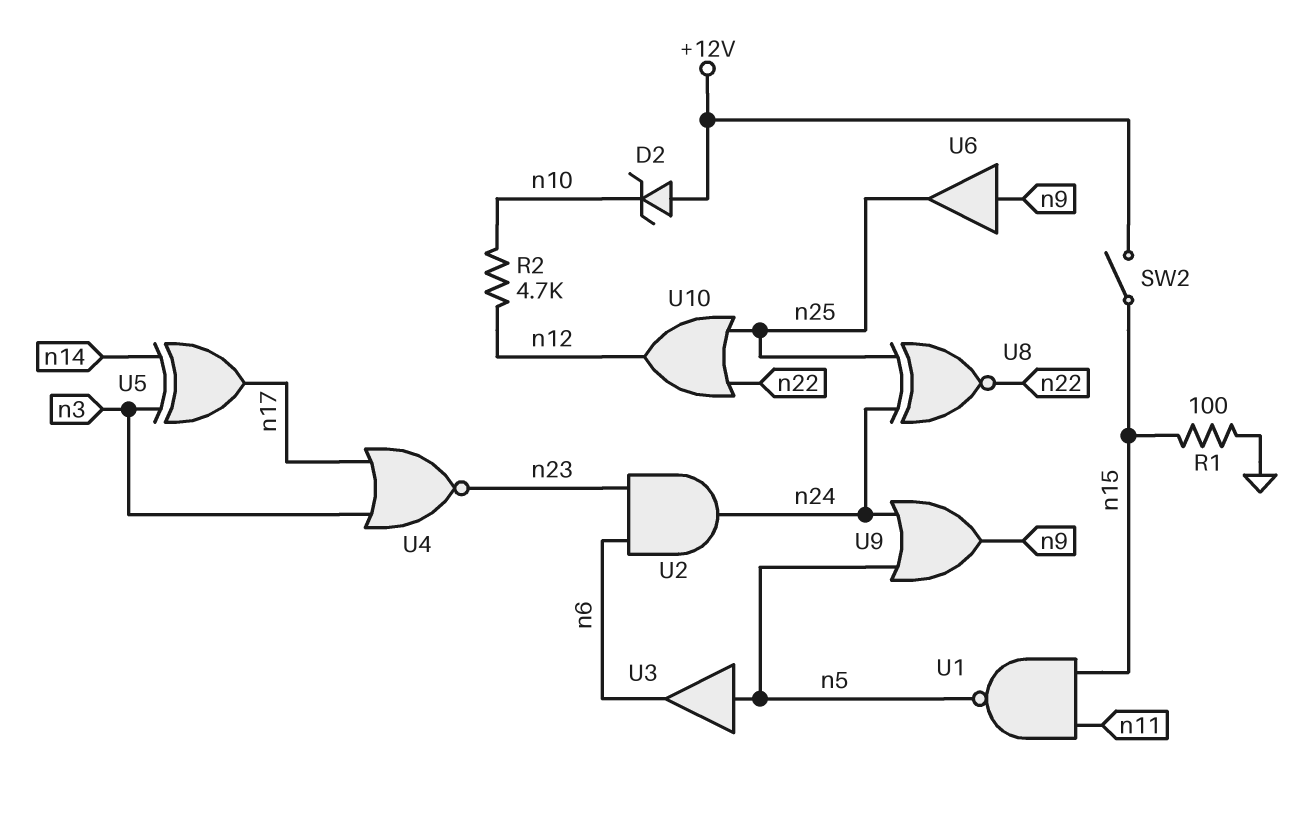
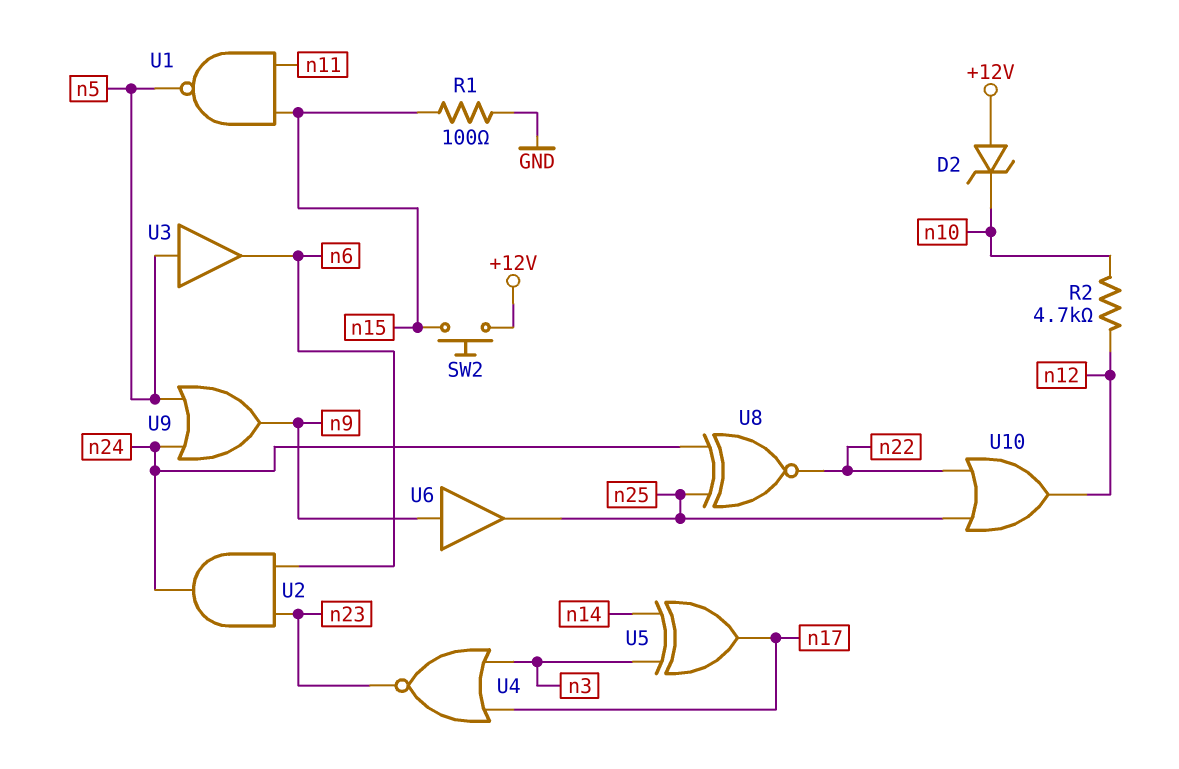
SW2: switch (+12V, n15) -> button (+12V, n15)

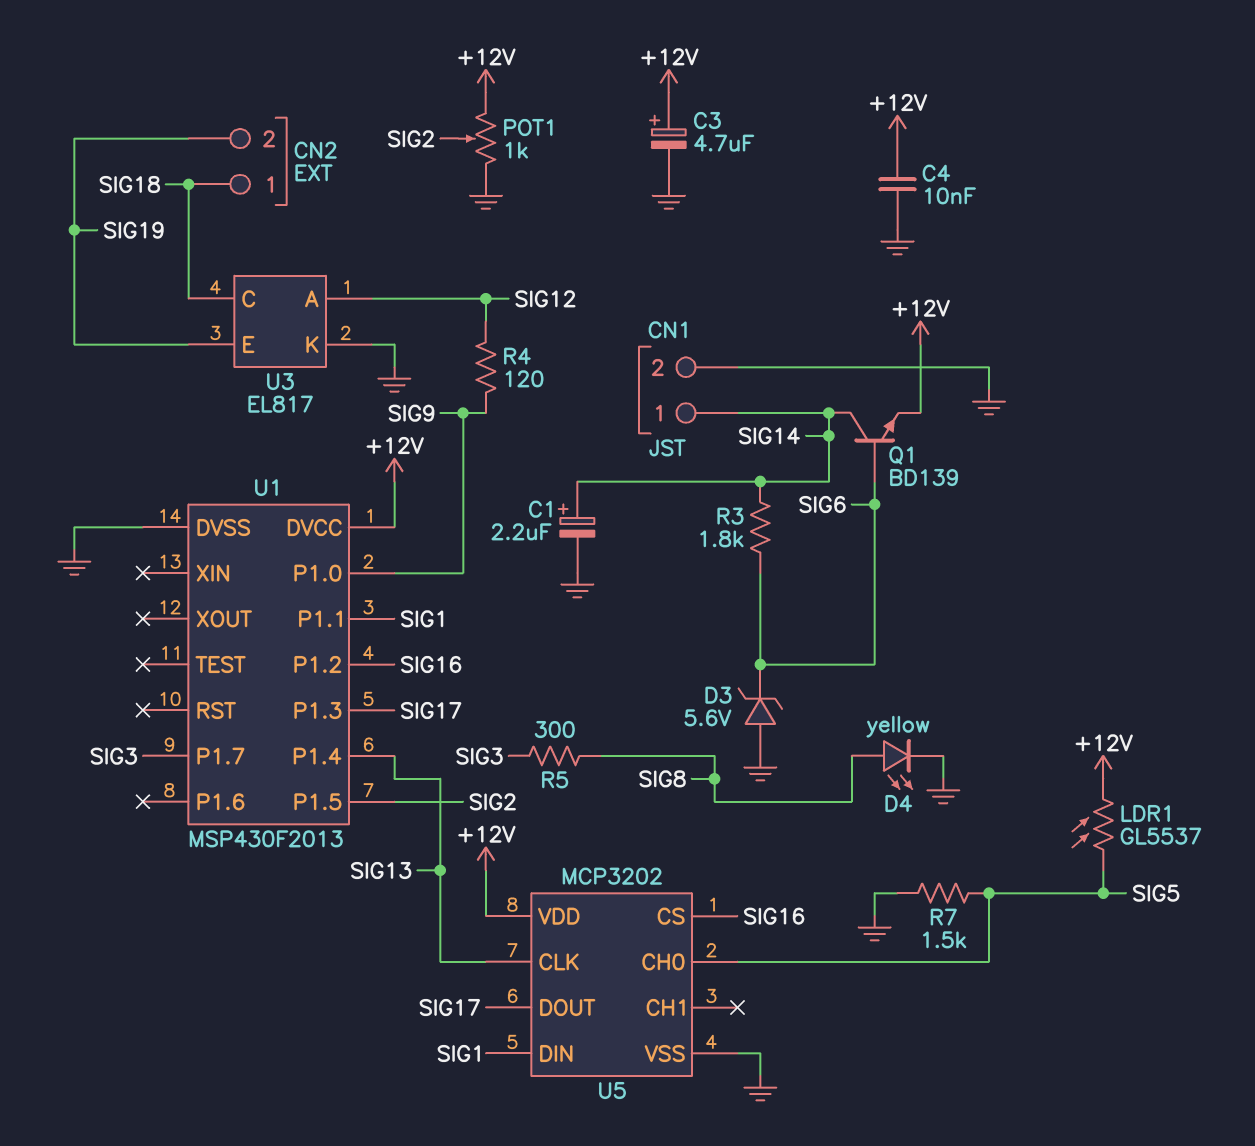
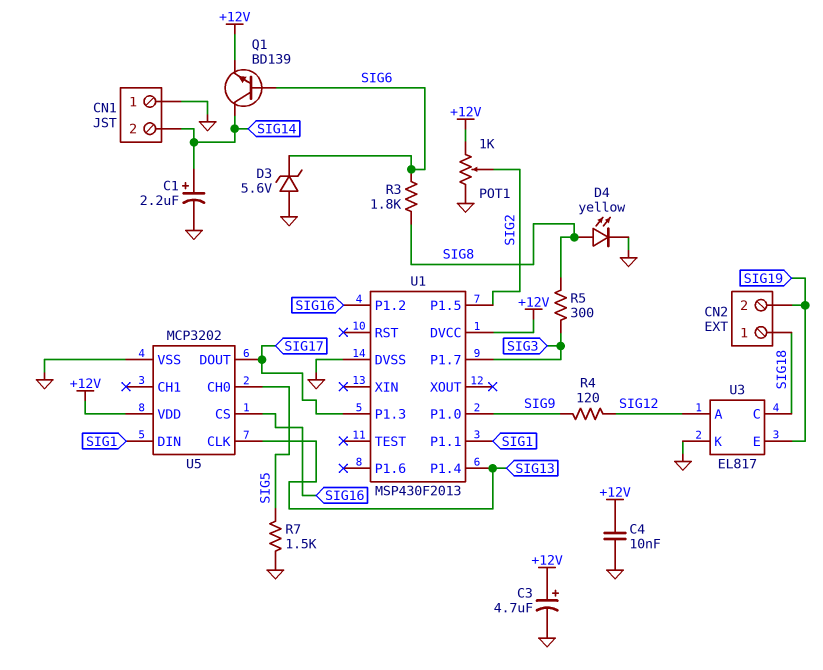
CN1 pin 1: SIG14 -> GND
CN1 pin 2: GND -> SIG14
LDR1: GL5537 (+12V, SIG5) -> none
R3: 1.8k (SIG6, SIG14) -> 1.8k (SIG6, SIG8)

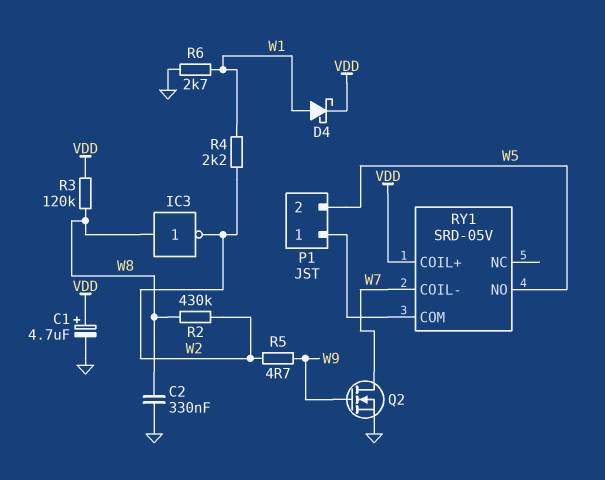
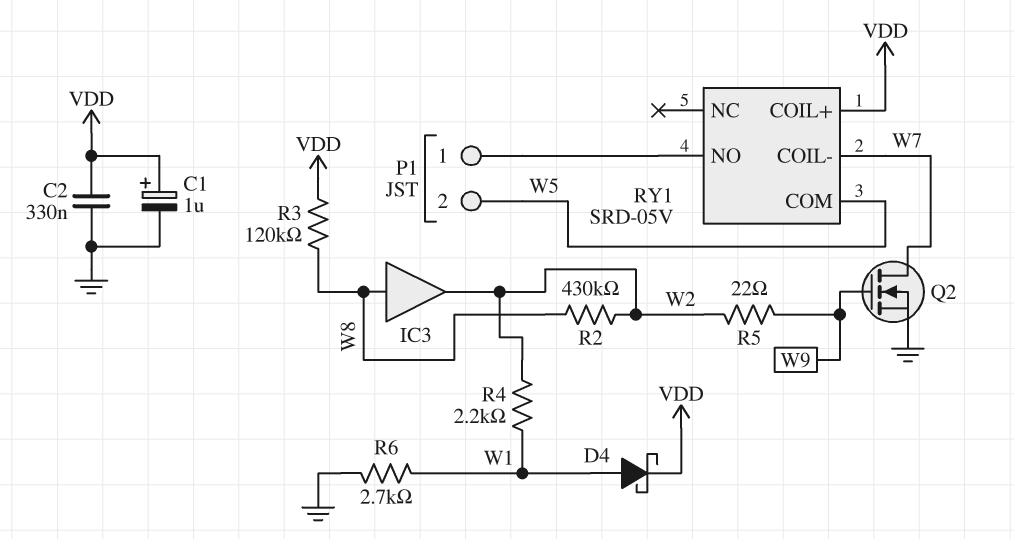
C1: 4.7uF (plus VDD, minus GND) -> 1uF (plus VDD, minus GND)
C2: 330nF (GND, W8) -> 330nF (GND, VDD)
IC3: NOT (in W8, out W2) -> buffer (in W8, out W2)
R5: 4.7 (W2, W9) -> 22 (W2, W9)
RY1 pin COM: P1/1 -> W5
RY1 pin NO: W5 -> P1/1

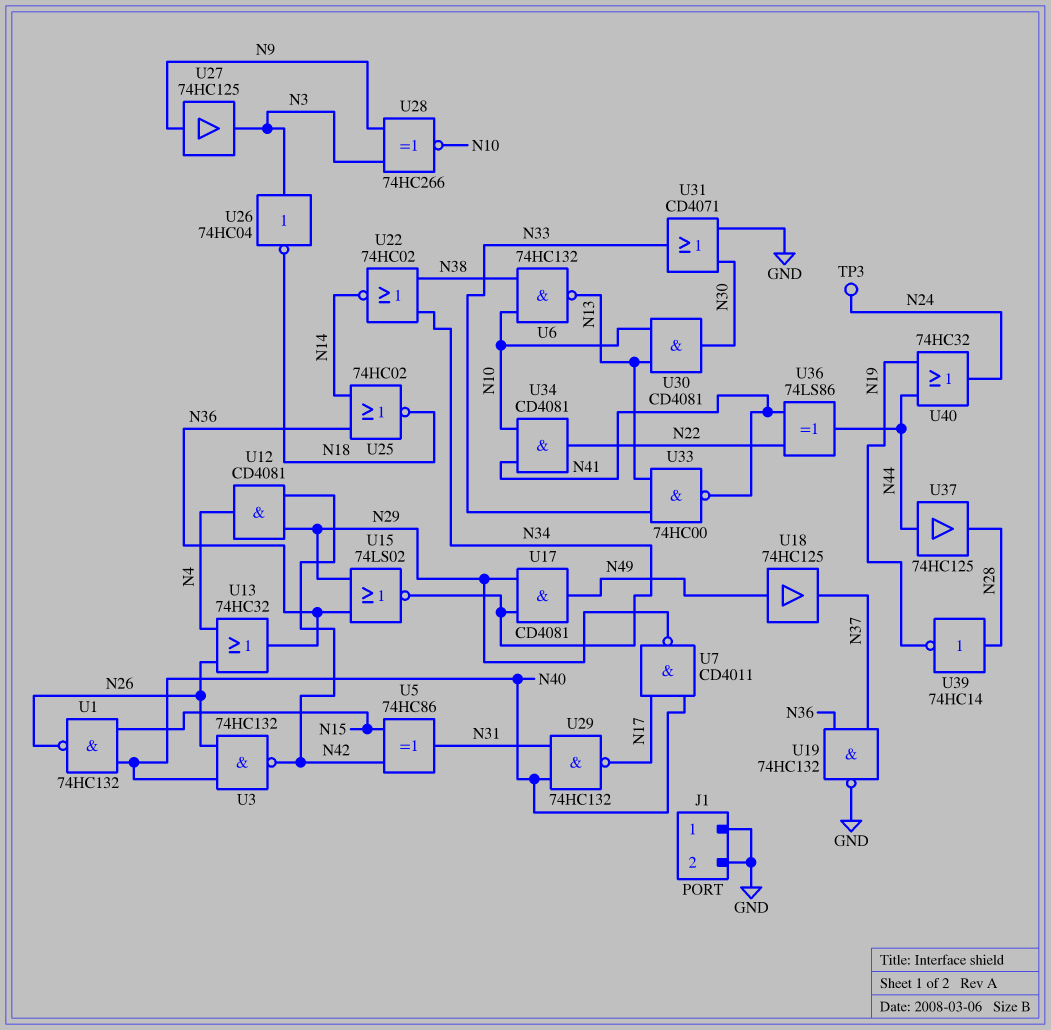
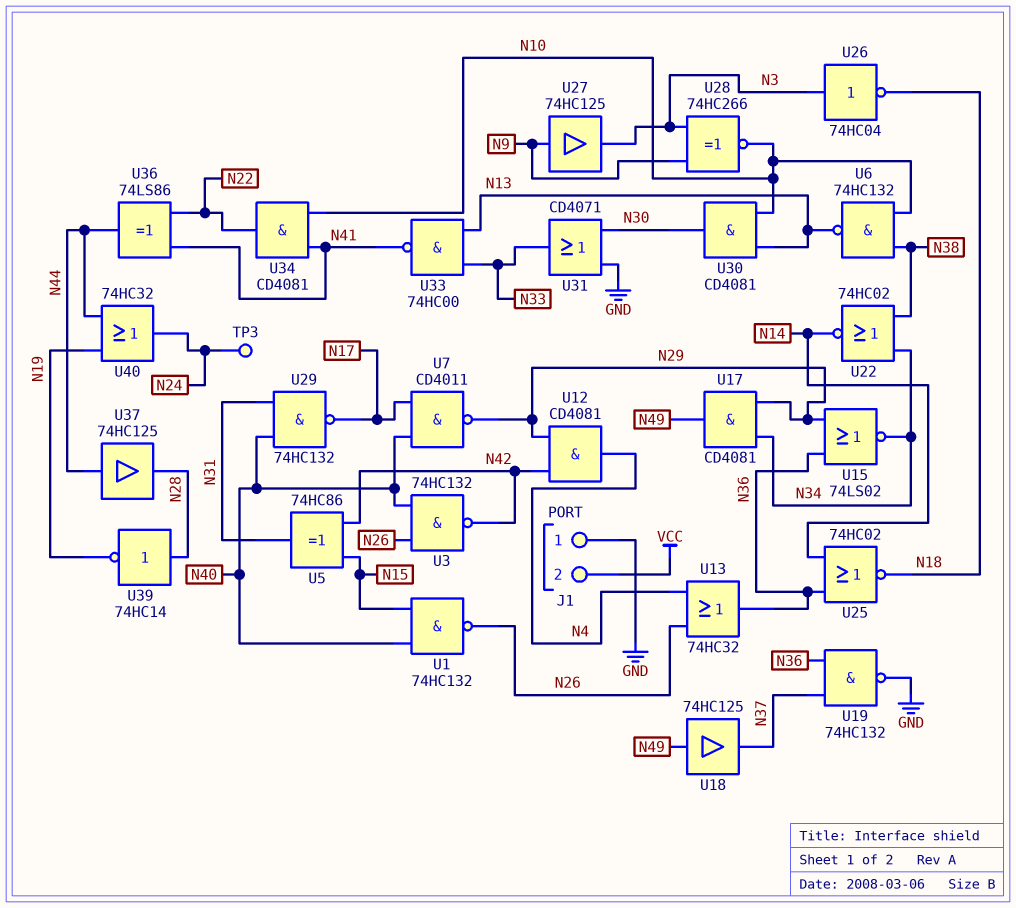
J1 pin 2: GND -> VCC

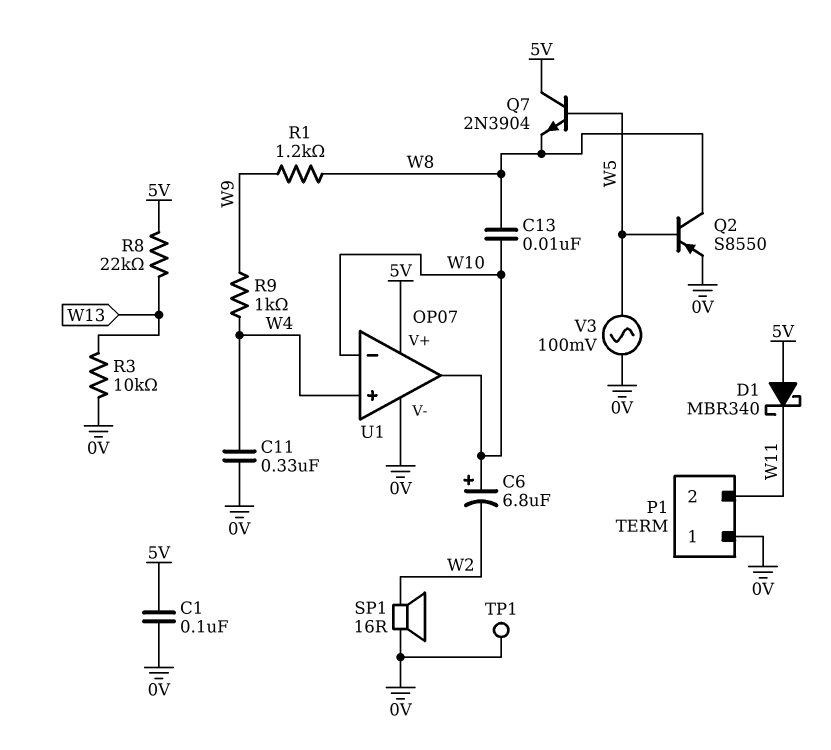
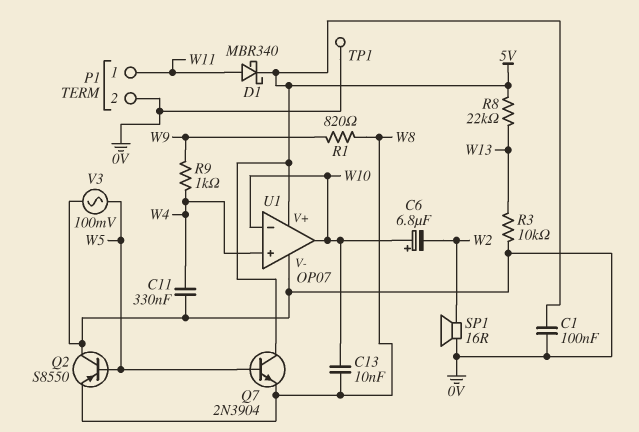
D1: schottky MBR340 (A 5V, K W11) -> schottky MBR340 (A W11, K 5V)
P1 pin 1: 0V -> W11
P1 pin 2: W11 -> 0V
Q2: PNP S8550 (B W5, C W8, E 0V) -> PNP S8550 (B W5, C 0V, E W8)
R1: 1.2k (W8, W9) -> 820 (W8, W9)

WORK INSTRUCTION: Make an exact copy of the records above. Keep out every picture.

FINISHED EXERCISE:
SW2: switch (+12V, n15) -> button (+12V, n15)

CN1 pin 1: SIG14 -> GND
CN1 pin 2: GND -> SIG14
LDR1: GL5537 (+12V, SIG5) -> none
R3: 1.8k (SIG6, SIG14) -> 1.8k (SIG6, SIG8)

C1: 4.7uF (plus VDD, minus GND) -> 1uF (plus VDD, minus GND)
C2: 330nF (GND, W8) -> 330nF (GND, VDD)
IC3: NOT (in W8, out W2) -> buffer (in W8, out W2)
R5: 4.7 (W2, W9) -> 22 (W2, W9)
RY1 pin COM: P1/1 -> W5
RY1 pin NO: W5 -> P1/1

J1 pin 2: GND -> VCC

D1: schottky MBR340 (A 5V, K W11) -> schottky MBR340 (A W11, K 5V)
P1 pin 1: 0V -> W11
P1 pin 2: W11 -> 0V
Q2: PNP S8550 (B W5, C W8, E 0V) -> PNP S8550 (B W5, C 0V, E W8)
R1: 1.2k (W8, W9) -> 820 (W8, W9)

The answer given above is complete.